> **Exercise directions**
Search the listing below for the word "none", and copy every line in which it turns up.

> **Data supplied**
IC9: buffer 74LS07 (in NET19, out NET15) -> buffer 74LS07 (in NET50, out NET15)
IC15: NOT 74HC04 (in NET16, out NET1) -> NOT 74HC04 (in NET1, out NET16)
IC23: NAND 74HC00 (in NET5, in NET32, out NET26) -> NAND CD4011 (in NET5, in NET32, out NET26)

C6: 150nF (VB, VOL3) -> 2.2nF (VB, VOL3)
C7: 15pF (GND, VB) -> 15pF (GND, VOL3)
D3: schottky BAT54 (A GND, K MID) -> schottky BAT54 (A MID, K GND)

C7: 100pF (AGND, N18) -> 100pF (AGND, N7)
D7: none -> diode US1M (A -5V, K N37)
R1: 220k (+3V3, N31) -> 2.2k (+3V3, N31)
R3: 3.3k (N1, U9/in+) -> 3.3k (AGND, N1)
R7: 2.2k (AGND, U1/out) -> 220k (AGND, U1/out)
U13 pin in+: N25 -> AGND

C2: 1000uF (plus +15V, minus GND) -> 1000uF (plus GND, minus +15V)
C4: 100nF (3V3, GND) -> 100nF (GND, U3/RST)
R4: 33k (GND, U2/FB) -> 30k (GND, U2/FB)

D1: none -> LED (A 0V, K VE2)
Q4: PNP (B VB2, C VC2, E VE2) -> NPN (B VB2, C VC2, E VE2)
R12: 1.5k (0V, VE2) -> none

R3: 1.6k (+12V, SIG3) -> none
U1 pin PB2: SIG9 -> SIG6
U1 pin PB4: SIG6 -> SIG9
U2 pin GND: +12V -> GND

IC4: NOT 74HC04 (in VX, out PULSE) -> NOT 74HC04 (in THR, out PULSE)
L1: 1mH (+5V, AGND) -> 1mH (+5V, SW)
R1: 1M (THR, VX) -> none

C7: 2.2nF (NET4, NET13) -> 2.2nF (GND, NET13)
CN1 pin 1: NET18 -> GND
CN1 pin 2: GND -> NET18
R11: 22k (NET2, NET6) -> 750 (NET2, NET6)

> **Reply to the exercise**
D7: none -> diode US1M (A -5V, K N37)
D1: none -> LED (A 0V, K VE2)
R12: 1.5k (0V, VE2) -> none
R3: 1.6k (+12V, SIG3) -> none
R1: 1M (THR, VX) -> none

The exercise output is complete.